HOW TO COMPLETE THIS TASK =>
In the material below, find the line containing "green plate A1:A2 level 2 -> none" and the line containing "tan brick B9". Output those two lines and all lines between them exactly, without pictures.
___
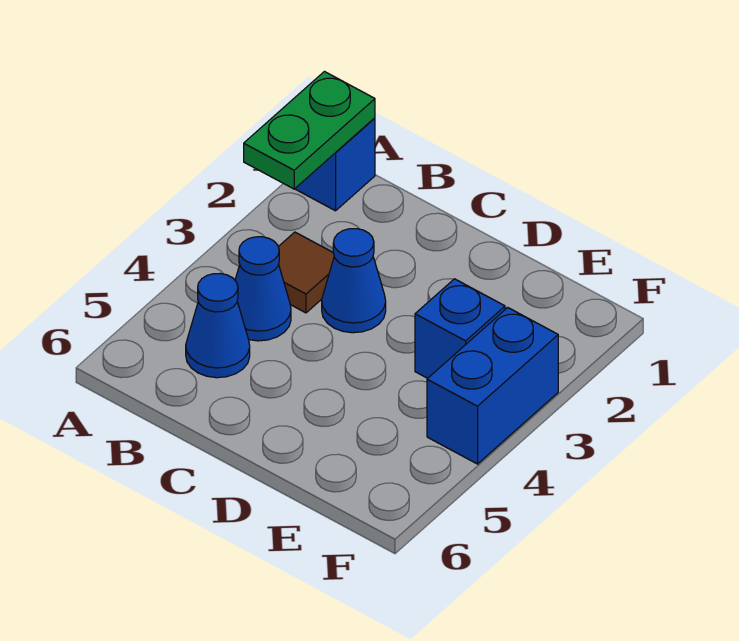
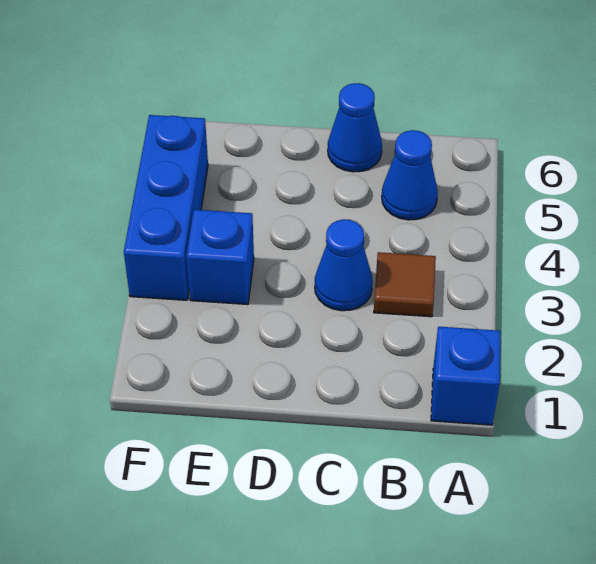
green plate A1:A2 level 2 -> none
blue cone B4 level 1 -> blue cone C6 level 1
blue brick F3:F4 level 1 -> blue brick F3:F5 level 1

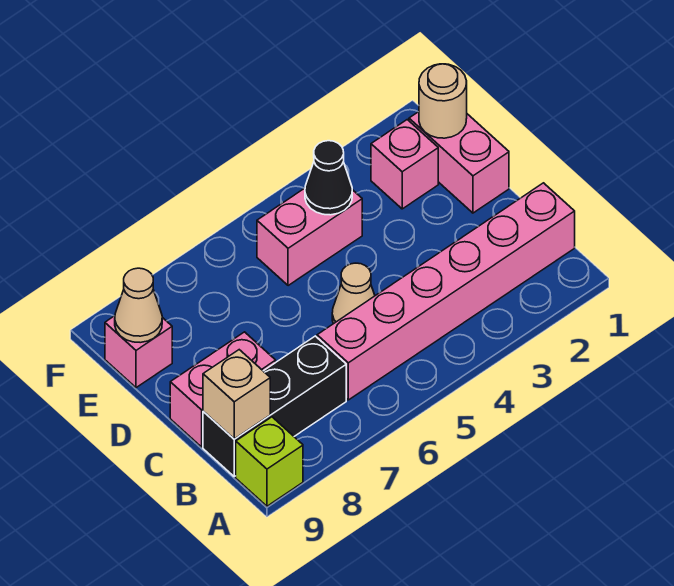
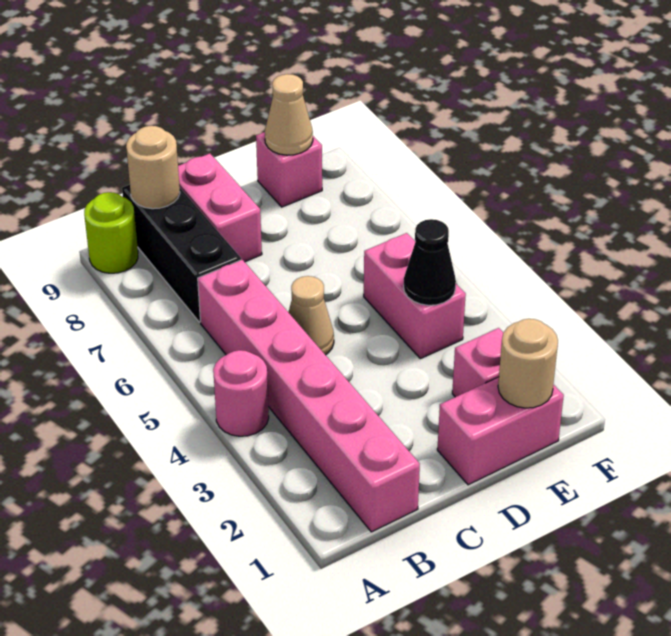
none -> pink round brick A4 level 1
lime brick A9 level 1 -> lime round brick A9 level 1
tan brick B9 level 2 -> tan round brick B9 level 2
___
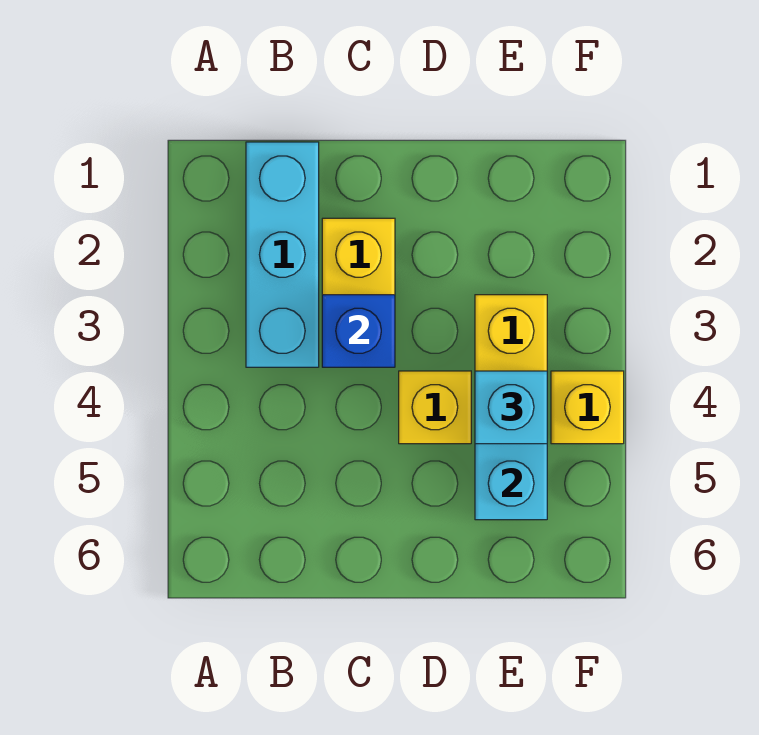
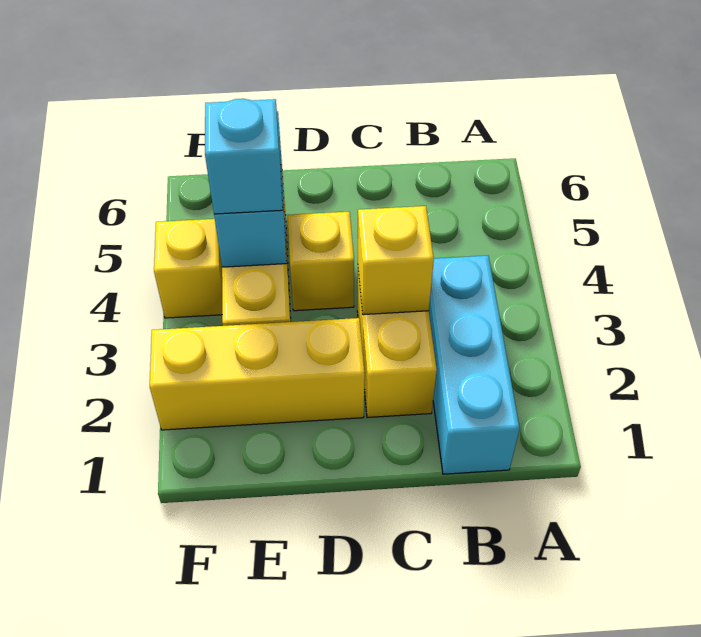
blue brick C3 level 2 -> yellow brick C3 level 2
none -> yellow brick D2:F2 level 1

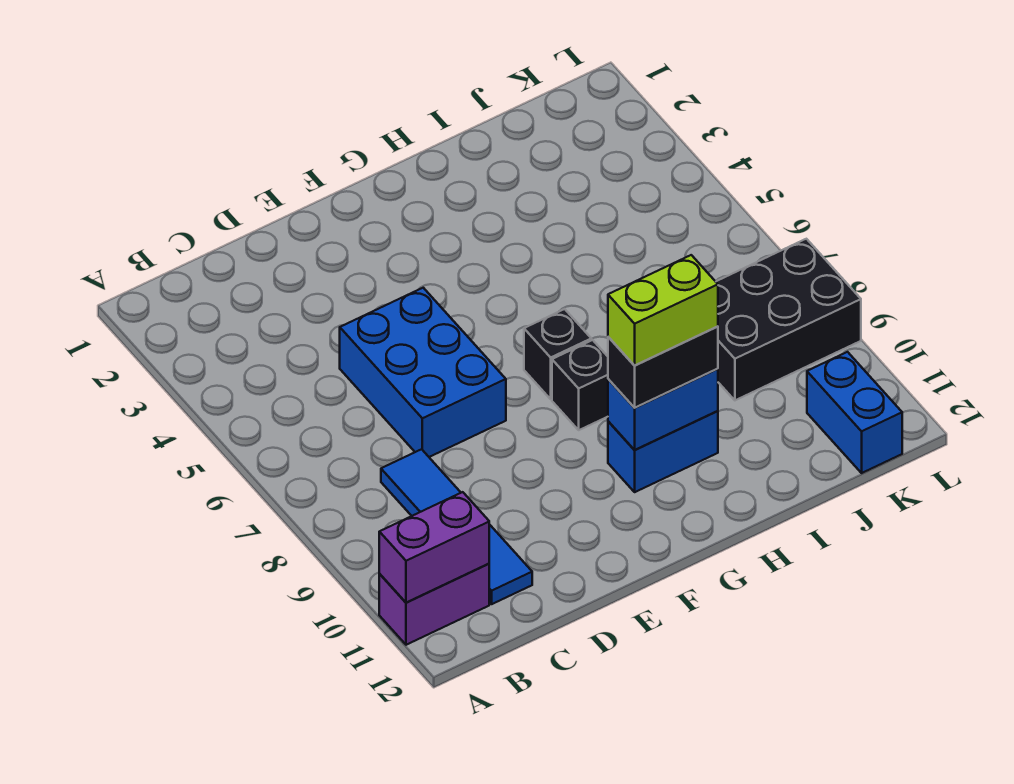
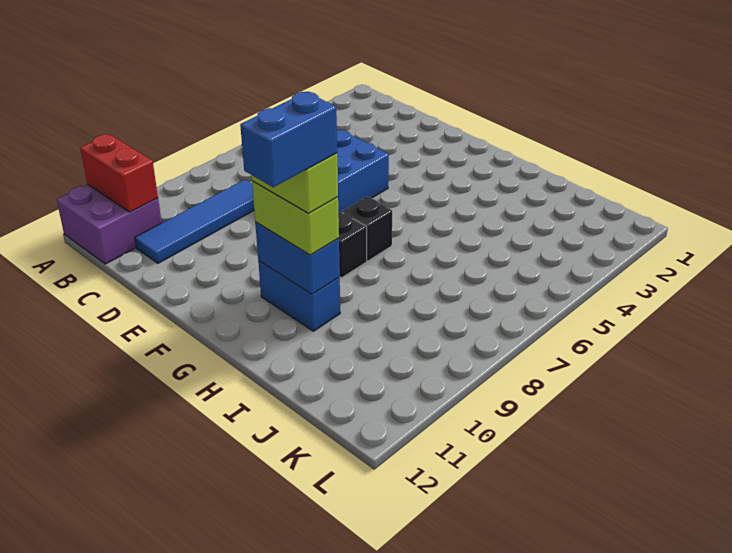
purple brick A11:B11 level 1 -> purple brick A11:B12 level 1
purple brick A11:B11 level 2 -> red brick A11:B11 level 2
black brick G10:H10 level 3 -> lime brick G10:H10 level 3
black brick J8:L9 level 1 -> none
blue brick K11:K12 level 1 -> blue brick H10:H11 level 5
___
ANSWER SECTION =>
green plate A1:A2 level 2 -> none
blue cone B4 level 1 -> blue cone C6 level 1
blue brick F3:F4 level 1 -> blue brick F3:F5 level 1

none -> pink round brick A4 level 1
lime brick A9 level 1 -> lime round brick A9 level 1
tan brick B9 level 2 -> tan round brick B9 level 2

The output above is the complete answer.